Saved data entries:
>>>>
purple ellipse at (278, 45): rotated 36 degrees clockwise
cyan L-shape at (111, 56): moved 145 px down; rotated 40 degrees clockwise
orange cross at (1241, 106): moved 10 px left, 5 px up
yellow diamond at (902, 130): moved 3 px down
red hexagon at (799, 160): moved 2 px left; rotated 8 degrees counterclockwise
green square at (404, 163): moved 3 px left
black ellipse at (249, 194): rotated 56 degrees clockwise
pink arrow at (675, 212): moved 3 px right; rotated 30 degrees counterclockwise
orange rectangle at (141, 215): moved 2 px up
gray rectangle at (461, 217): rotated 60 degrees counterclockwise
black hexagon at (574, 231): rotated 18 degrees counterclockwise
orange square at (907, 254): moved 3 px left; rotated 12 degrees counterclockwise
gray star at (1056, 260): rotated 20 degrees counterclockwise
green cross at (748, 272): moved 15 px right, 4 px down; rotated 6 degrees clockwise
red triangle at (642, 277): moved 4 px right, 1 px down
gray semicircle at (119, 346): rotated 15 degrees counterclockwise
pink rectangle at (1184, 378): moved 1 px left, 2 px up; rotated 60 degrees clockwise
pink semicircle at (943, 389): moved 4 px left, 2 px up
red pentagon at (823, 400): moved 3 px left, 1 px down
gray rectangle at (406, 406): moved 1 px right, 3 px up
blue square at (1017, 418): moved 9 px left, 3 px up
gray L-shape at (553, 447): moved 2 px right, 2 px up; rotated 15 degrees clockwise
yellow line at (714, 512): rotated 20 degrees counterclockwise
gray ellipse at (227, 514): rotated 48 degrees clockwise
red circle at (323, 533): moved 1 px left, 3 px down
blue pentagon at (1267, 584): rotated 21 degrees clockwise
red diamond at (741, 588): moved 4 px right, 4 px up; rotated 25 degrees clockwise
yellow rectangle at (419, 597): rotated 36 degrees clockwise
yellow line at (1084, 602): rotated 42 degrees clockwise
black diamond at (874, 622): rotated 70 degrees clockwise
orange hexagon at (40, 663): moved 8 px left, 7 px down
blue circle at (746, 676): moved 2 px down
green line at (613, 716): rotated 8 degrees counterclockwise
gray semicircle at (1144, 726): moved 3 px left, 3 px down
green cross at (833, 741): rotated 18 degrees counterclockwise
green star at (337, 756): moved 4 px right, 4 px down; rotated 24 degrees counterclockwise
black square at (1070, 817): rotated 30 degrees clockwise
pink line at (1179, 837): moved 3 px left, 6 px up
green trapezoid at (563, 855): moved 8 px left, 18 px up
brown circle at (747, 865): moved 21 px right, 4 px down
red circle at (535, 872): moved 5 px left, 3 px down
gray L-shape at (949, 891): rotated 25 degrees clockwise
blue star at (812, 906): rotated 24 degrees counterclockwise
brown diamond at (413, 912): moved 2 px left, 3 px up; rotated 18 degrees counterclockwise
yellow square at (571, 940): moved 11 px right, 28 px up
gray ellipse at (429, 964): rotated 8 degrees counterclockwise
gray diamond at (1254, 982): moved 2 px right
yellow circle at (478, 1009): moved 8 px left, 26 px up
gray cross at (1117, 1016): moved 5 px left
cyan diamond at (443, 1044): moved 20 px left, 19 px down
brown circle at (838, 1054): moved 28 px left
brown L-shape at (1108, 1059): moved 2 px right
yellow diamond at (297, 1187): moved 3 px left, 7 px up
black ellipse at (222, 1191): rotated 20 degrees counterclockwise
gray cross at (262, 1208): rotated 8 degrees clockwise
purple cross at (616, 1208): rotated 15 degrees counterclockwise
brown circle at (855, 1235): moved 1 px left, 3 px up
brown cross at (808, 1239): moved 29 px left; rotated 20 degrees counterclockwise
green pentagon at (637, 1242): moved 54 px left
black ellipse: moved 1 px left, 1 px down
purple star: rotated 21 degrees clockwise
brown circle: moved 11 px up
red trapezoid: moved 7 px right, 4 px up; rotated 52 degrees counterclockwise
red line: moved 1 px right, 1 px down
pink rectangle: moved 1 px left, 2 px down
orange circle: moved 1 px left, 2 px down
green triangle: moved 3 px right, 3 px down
<<<<
* **What to work on**: Copy all of the records above word for word, changing nothing.

* **Final answer**:
purple ellipse at (278, 45): rotated 36 degrees clockwise
cyan L-shape at (111, 56): moved 145 px down; rotated 40 degrees clockwise
orange cross at (1241, 106): moved 10 px left, 5 px up
yellow diamond at (902, 130): moved 3 px down
red hexagon at (799, 160): moved 2 px left; rotated 8 degrees counterclockwise
green square at (404, 163): moved 3 px left
black ellipse at (249, 194): rotated 56 degrees clockwise
pink arrow at (675, 212): moved 3 px right; rotated 30 degrees counterclockwise
orange rectangle at (141, 215): moved 2 px up
gray rectangle at (461, 217): rotated 60 degrees counterclockwise
black hexagon at (574, 231): rotated 18 degrees counterclockwise
orange square at (907, 254): moved 3 px left; rotated 12 degrees counterclockwise
gray star at (1056, 260): rotated 20 degrees counterclockwise
green cross at (748, 272): moved 15 px right, 4 px down; rotated 6 degrees clockwise
red triangle at (642, 277): moved 4 px right, 1 px down
gray semicircle at (119, 346): rotated 15 degrees counterclockwise
pink rectangle at (1184, 378): moved 1 px left, 2 px up; rotated 60 degrees clockwise
pink semicircle at (943, 389): moved 4 px left, 2 px up
red pentagon at (823, 400): moved 3 px left, 1 px down
gray rectangle at (406, 406): moved 1 px right, 3 px up
blue square at (1017, 418): moved 9 px left, 3 px up
gray L-shape at (553, 447): moved 2 px right, 2 px up; rotated 15 degrees clockwise
yellow line at (714, 512): rotated 20 degrees counterclockwise
gray ellipse at (227, 514): rotated 48 degrees clockwise
red circle at (323, 533): moved 1 px left, 3 px down
blue pentagon at (1267, 584): rotated 21 degrees clockwise
red diamond at (741, 588): moved 4 px right, 4 px up; rotated 25 degrees clockwise
yellow rectangle at (419, 597): rotated 36 degrees clockwise
yellow line at (1084, 602): rotated 42 degrees clockwise
black diamond at (874, 622): rotated 70 degrees clockwise
orange hexagon at (40, 663): moved 8 px left, 7 px down
blue circle at (746, 676): moved 2 px down
green line at (613, 716): rotated 8 degrees counterclockwise
gray semicircle at (1144, 726): moved 3 px left, 3 px down
green cross at (833, 741): rotated 18 degrees counterclockwise
green star at (337, 756): moved 4 px right, 4 px down; rotated 24 degrees counterclockwise
black square at (1070, 817): rotated 30 degrees clockwise
pink line at (1179, 837): moved 3 px left, 6 px up
green trapezoid at (563, 855): moved 8 px left, 18 px up
brown circle at (747, 865): moved 21 px right, 4 px down
red circle at (535, 872): moved 5 px left, 3 px down
gray L-shape at (949, 891): rotated 25 degrees clockwise
blue star at (812, 906): rotated 24 degrees counterclockwise
brown diamond at (413, 912): moved 2 px left, 3 px up; rotated 18 degrees counterclockwise
yellow square at (571, 940): moved 11 px right, 28 px up
gray ellipse at (429, 964): rotated 8 degrees counterclockwise
gray diamond at (1254, 982): moved 2 px right
yellow circle at (478, 1009): moved 8 px left, 26 px up
gray cross at (1117, 1016): moved 5 px left
cyan diamond at (443, 1044): moved 20 px left, 19 px down
brown circle at (838, 1054): moved 28 px left
brown L-shape at (1108, 1059): moved 2 px right
yellow diamond at (297, 1187): moved 3 px left, 7 px up
black ellipse at (222, 1191): rotated 20 degrees counterclockwise
gray cross at (262, 1208): rotated 8 degrees clockwise
purple cross at (616, 1208): rotated 15 degrees counterclockwise
brown circle at (855, 1235): moved 1 px left, 3 px up
brown cross at (808, 1239): moved 29 px left; rotated 20 degrees counterclockwise
green pentagon at (637, 1242): moved 54 px left
black ellipse: moved 1 px left, 1 px down
purple star: rotated 21 degrees clockwise
brown circle: moved 11 px up
red trapezoid: moved 7 px right, 4 px up; rotated 52 degrees counterclockwise
red line: moved 1 px right, 1 px down
pink rectangle: moved 1 px left, 2 px down
orange circle: moved 1 px left, 2 px down
green triangle: moved 3 px right, 3 px down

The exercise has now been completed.